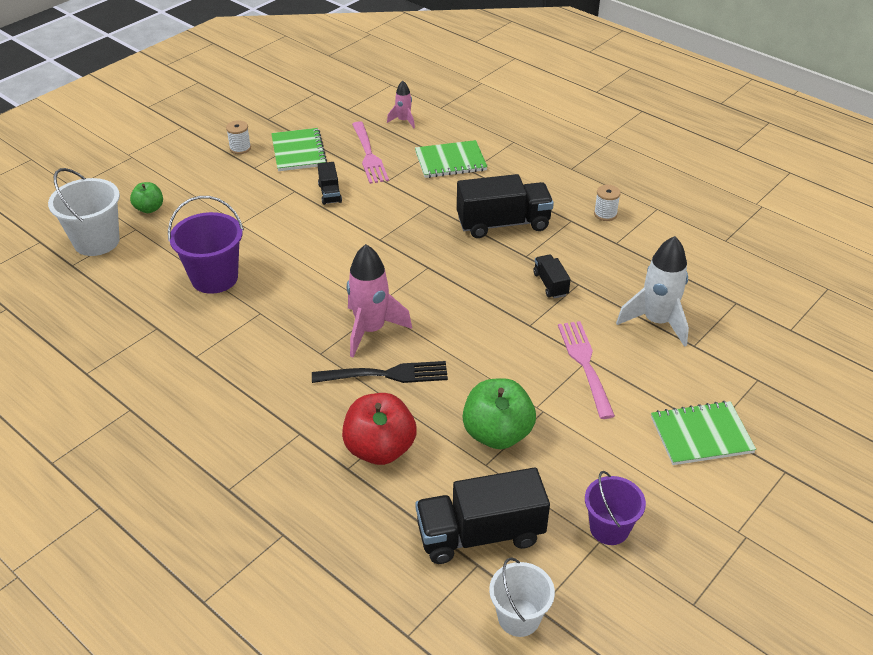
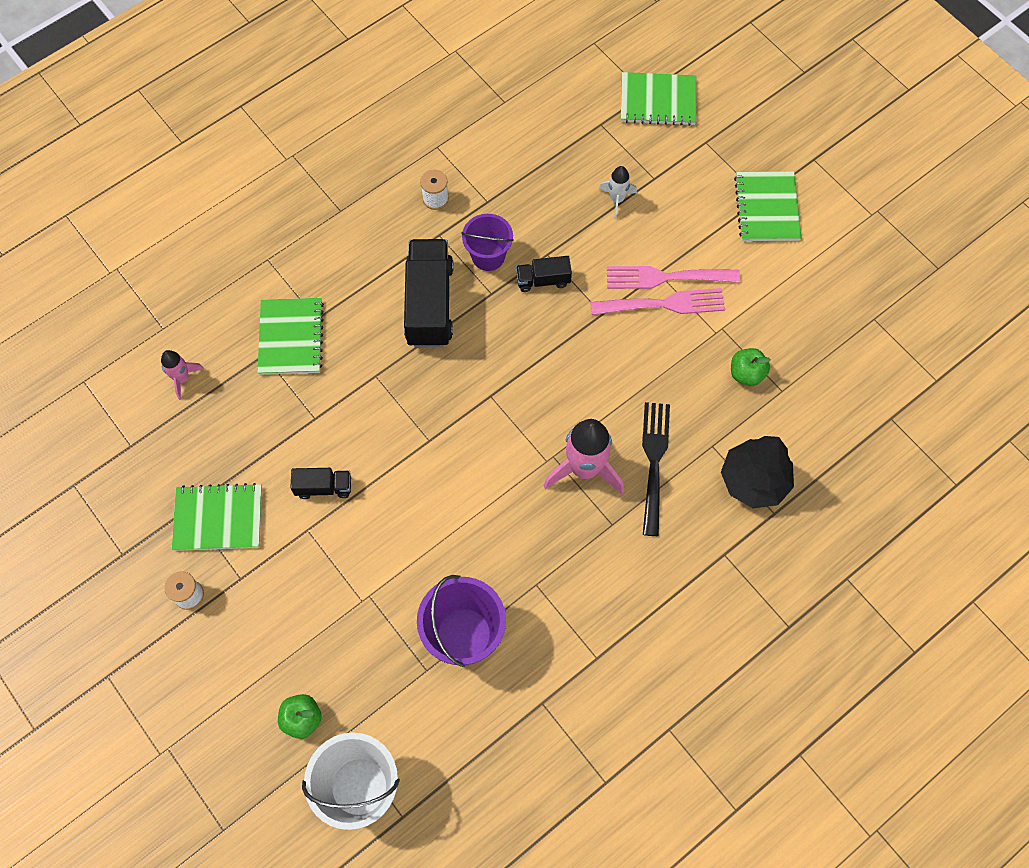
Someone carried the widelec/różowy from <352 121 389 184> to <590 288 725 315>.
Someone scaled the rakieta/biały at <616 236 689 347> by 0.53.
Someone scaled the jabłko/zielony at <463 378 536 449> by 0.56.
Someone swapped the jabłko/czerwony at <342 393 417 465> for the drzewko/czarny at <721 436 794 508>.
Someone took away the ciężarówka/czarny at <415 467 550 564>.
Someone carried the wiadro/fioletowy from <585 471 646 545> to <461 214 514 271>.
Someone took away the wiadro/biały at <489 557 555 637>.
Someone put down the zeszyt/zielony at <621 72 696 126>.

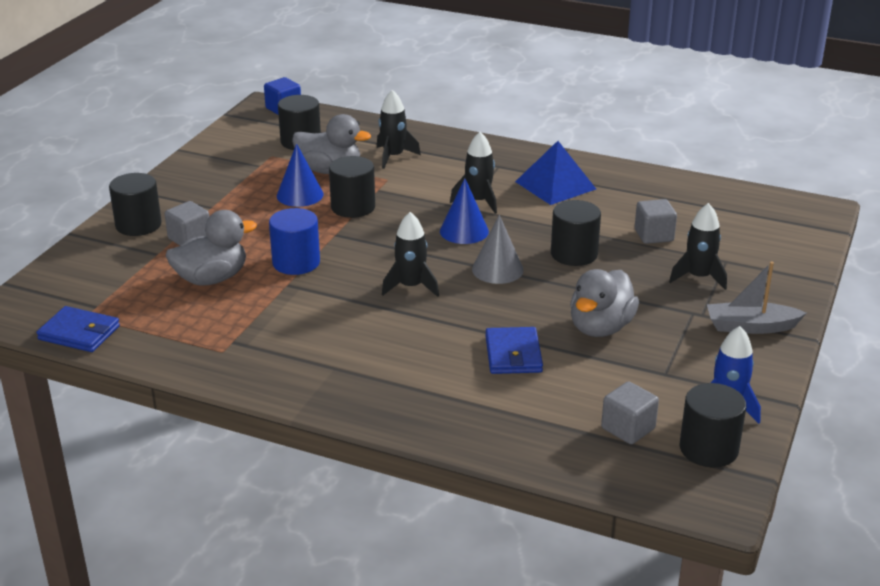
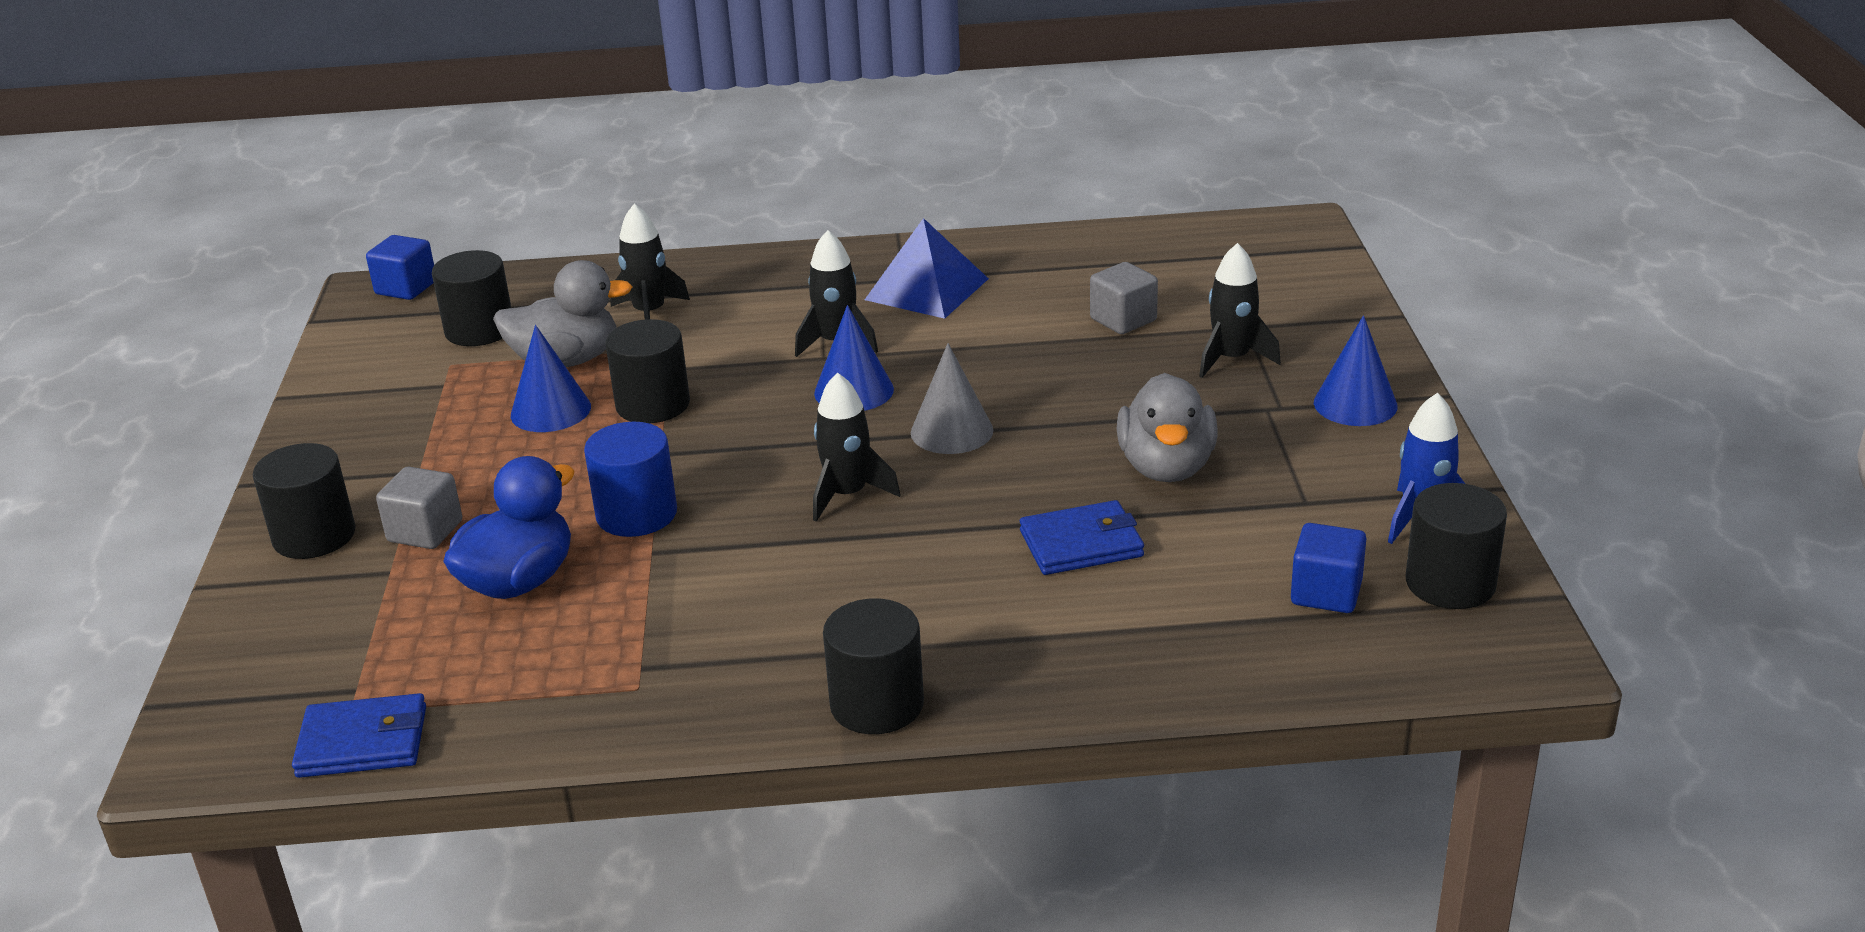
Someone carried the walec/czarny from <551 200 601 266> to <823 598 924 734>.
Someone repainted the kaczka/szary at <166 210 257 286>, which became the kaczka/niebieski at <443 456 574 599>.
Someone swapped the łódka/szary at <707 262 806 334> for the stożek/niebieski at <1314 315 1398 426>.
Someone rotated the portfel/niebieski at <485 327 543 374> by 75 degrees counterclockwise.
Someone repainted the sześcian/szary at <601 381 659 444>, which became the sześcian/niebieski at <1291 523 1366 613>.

● ● ● ● ● ● ●

> Task to carry out
Whenever the string "jabłko" shows up on a line of the listing, copy that line.

> Finished task
Someone scaled the jabłko/zielony at <463 378 536 449> by 0.56.
Someone swapped the jabłko/czerwony at <342 393 417 465> for the drzewko/czarny at <721 436 794 508>.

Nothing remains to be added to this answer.